#### Raw data
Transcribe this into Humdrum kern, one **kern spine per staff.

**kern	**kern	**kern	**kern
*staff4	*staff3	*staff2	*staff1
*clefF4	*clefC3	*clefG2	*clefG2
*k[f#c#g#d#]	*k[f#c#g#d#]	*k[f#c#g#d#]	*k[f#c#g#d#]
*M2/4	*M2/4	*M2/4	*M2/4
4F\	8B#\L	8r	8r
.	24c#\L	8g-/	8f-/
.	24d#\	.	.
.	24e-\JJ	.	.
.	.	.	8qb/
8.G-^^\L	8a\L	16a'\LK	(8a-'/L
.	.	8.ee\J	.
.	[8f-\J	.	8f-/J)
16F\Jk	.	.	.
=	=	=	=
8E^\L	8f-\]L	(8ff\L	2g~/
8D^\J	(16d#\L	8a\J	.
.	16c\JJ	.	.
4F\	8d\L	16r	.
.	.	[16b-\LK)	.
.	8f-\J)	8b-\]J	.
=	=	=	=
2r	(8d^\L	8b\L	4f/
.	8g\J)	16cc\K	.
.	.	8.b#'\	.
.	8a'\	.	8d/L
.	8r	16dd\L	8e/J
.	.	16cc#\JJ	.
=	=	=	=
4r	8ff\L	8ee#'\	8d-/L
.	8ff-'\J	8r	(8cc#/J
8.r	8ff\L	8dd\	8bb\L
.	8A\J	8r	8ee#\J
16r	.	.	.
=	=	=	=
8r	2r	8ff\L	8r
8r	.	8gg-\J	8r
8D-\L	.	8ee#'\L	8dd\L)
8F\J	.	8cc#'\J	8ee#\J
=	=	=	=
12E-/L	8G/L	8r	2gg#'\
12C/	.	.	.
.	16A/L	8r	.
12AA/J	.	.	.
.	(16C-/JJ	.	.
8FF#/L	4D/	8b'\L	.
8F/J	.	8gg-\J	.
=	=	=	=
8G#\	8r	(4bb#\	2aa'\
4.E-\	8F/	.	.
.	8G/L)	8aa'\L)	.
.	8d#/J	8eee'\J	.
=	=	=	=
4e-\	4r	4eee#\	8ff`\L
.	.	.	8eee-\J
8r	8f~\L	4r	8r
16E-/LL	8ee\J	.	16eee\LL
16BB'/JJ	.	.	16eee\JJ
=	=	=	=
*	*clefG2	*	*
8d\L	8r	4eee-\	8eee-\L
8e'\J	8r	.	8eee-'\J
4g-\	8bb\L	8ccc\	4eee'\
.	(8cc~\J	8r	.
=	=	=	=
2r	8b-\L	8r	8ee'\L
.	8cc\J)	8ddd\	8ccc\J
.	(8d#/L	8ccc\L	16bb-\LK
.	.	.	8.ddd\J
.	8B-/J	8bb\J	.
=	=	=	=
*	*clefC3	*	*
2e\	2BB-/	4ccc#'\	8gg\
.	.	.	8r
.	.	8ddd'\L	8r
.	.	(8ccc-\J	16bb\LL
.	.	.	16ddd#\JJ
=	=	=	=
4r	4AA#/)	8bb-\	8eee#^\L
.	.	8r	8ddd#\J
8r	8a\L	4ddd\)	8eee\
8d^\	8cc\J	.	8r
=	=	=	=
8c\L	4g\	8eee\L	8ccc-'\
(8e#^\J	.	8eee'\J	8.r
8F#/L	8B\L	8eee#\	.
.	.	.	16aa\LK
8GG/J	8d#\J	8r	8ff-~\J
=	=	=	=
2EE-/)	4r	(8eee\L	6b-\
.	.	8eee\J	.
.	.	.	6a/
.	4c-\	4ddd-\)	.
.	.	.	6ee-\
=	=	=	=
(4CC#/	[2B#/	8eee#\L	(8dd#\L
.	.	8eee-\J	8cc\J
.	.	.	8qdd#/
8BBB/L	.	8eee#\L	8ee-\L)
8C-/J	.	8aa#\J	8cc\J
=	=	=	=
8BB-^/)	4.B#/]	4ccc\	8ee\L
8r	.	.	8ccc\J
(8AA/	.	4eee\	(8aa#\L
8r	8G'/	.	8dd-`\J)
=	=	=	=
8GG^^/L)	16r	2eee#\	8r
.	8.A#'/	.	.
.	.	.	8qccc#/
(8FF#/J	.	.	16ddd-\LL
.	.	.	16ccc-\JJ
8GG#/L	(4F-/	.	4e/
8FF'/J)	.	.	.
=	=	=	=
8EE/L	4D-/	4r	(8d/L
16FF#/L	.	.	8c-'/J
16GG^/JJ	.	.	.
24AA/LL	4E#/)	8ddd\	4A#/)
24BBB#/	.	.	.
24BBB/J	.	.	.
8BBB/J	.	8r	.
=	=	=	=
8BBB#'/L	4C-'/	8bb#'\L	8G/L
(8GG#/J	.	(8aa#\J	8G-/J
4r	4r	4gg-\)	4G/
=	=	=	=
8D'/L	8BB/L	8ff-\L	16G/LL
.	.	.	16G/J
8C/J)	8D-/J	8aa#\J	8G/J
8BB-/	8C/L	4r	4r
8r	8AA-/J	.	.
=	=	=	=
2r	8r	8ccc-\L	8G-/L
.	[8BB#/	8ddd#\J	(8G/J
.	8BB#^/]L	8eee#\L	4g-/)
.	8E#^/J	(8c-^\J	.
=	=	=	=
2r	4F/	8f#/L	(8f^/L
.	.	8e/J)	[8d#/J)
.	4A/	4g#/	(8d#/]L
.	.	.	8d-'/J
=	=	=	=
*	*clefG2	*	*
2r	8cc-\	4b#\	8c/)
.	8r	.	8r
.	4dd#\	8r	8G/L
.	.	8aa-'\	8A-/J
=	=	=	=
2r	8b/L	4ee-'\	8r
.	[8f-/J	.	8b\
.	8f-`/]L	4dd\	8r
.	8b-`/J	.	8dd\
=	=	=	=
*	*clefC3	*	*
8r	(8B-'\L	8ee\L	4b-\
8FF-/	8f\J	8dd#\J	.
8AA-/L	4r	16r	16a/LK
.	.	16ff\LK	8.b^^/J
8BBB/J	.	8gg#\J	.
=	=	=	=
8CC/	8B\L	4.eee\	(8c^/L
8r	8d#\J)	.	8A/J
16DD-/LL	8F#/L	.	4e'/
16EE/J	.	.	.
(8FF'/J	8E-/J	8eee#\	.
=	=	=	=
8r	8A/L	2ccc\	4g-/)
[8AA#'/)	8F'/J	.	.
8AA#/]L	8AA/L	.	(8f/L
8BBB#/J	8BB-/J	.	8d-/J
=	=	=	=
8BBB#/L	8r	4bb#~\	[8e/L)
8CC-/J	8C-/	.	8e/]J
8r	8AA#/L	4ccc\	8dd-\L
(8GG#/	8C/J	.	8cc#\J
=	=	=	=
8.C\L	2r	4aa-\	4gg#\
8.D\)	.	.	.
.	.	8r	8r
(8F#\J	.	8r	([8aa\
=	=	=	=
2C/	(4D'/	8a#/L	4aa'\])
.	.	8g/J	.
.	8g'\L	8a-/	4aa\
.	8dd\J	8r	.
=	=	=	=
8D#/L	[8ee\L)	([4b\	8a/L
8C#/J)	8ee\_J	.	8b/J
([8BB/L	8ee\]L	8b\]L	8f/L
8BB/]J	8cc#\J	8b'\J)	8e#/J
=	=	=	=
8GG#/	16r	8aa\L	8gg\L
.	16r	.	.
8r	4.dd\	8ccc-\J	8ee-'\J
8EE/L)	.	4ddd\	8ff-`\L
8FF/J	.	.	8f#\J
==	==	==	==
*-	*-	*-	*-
########
*Given task*:
Find every line in the rows above that contains the string "kern", and copy each one out. Case counts.

*Worked solution*:
Transcribe this into Humdrum kern, one **kern spine per staff.
**kern	**kern	**kern	**kern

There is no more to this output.